[Source data Boundary: Start]

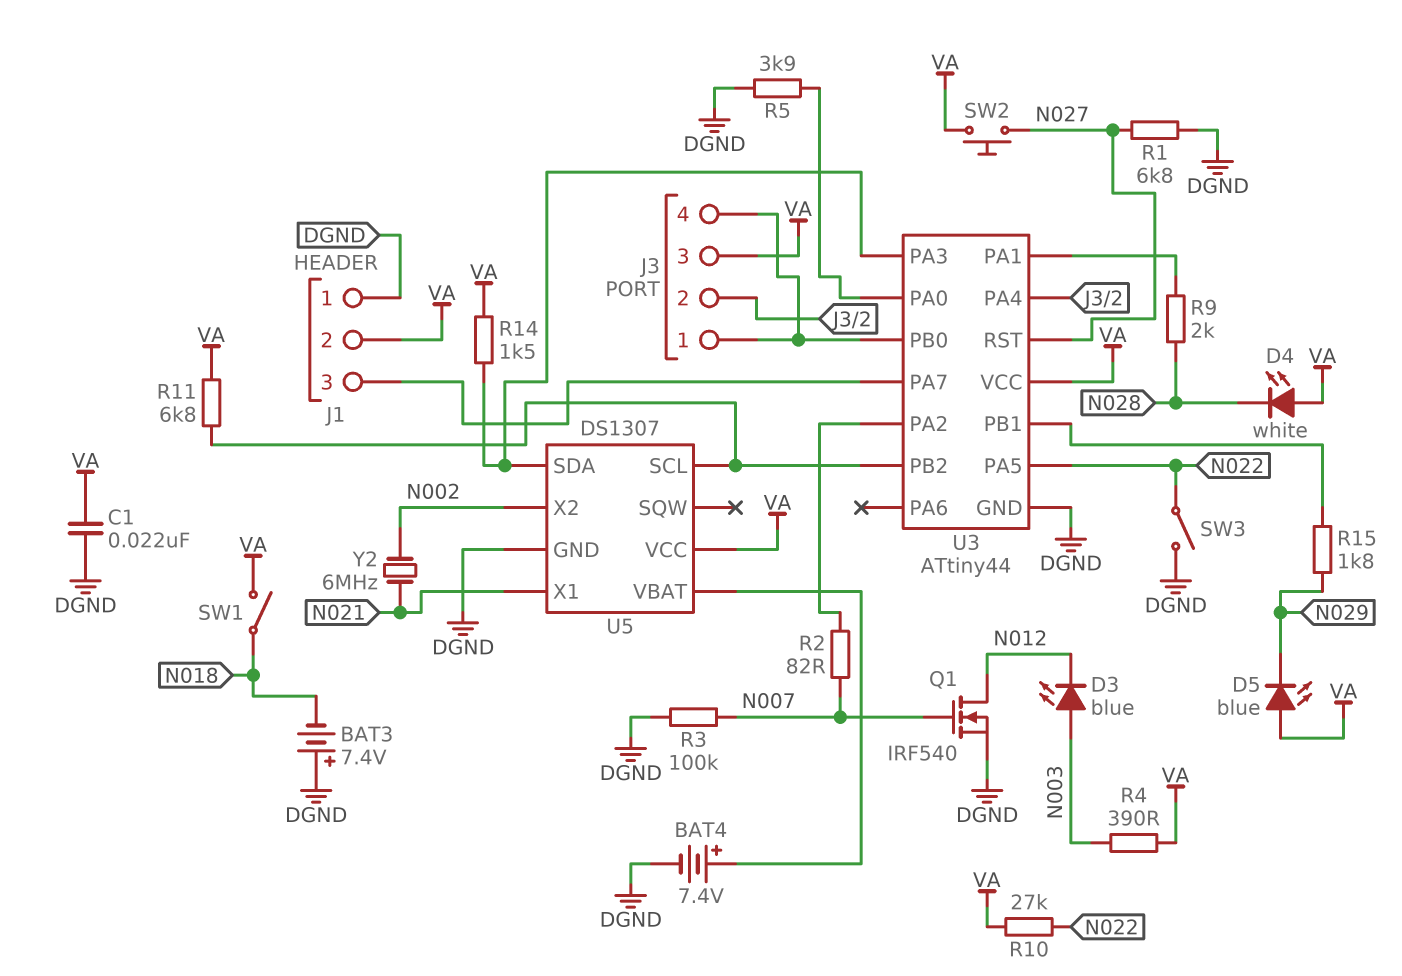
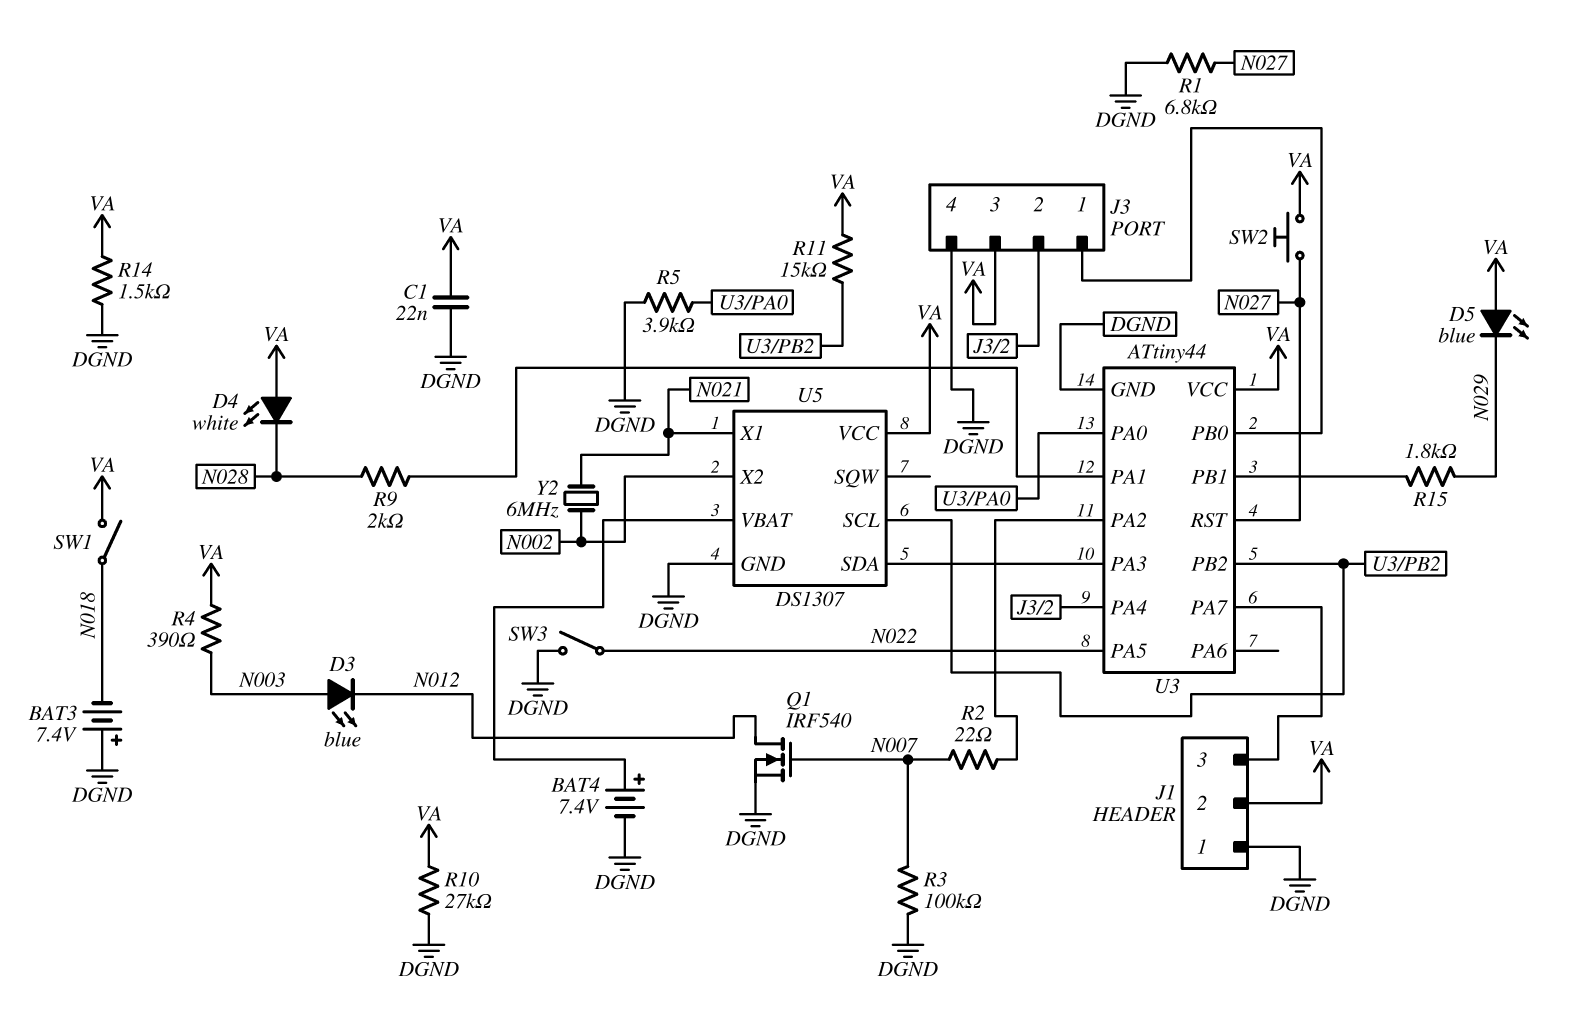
J3 pin 4: J3/1 -> DGND
R2: 82 (N007, U3/PA2) -> 22 (N007, U3/PA2)
R10: 27k (N022, VA) -> 27k (DGND, VA)
R11: 6.8k (U3/PB2, VA) -> 15k (U3/PB2, VA)
R14: 1.5k (U3/PA3, VA) -> 1.5k (DGND, VA)

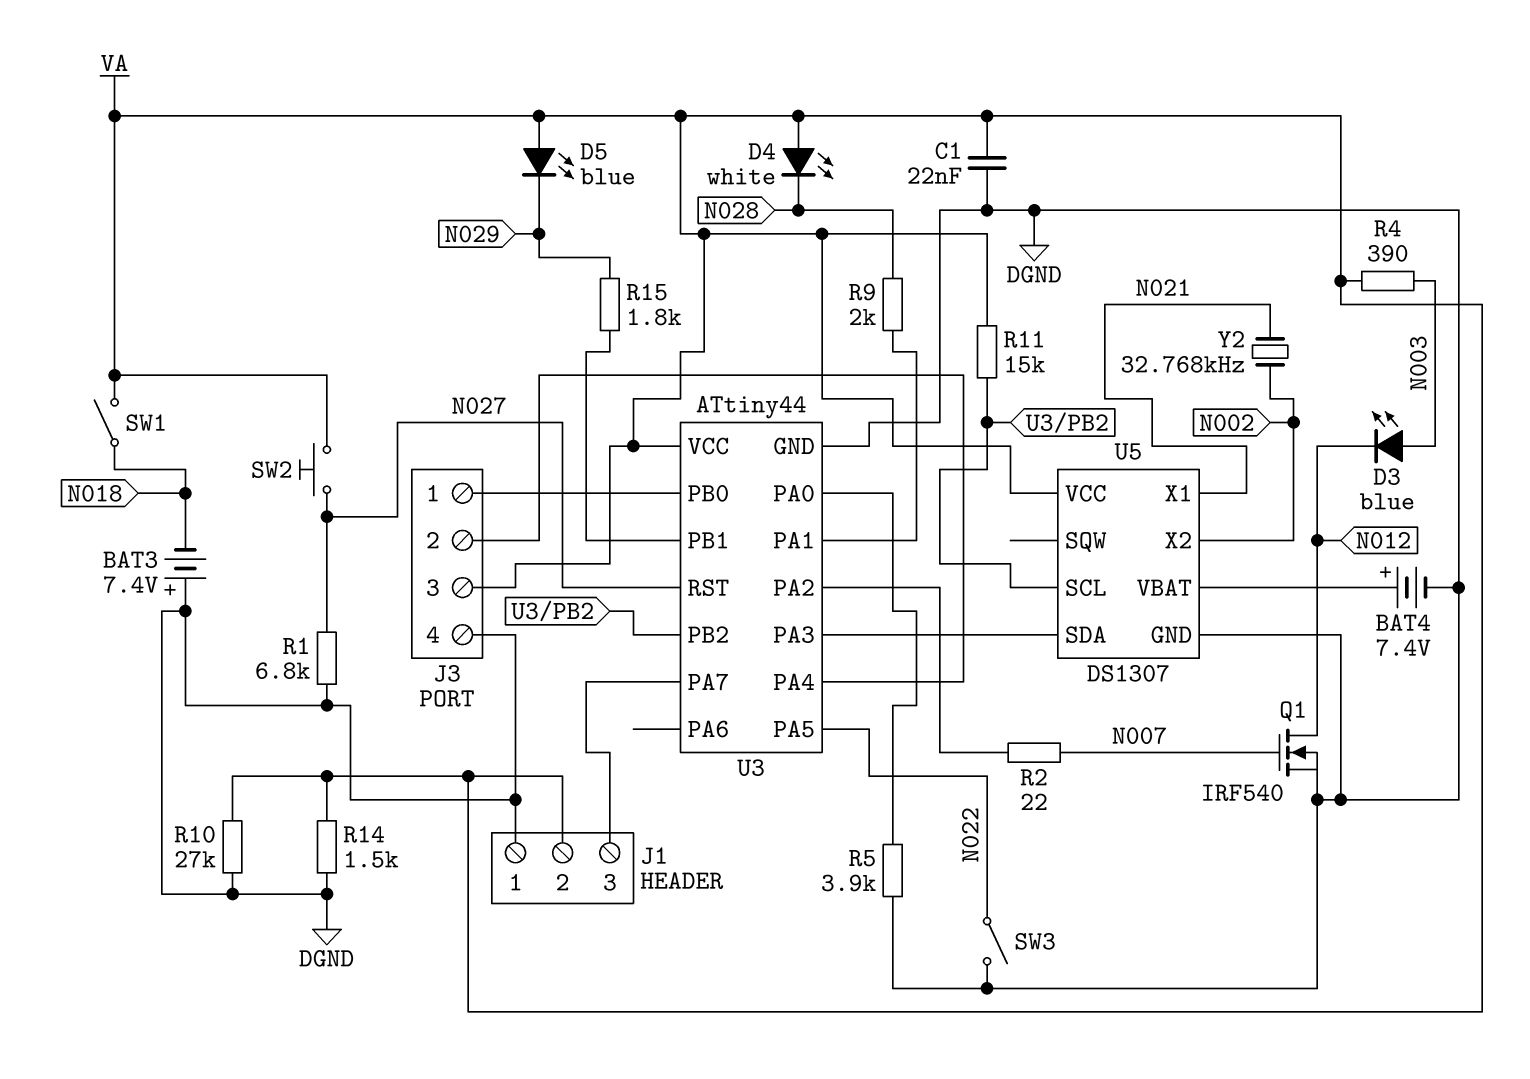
R3: 100k (DGND, N007) -> none
Y2: 6MHz (N002, N021) -> 32.768kHz (N002, N021)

[Source data Boundary: End]

- [Required work]: From the records above, pull out each line that has "DGND".

- [Written solution]:
J3 pin 4: J3/1 -> DGND
R10: 27k (N022, VA) -> 27k (DGND, VA)
R14: 1.5k (U3/PA3, VA) -> 1.5k (DGND, VA)
R3: 100k (DGND, N007) -> none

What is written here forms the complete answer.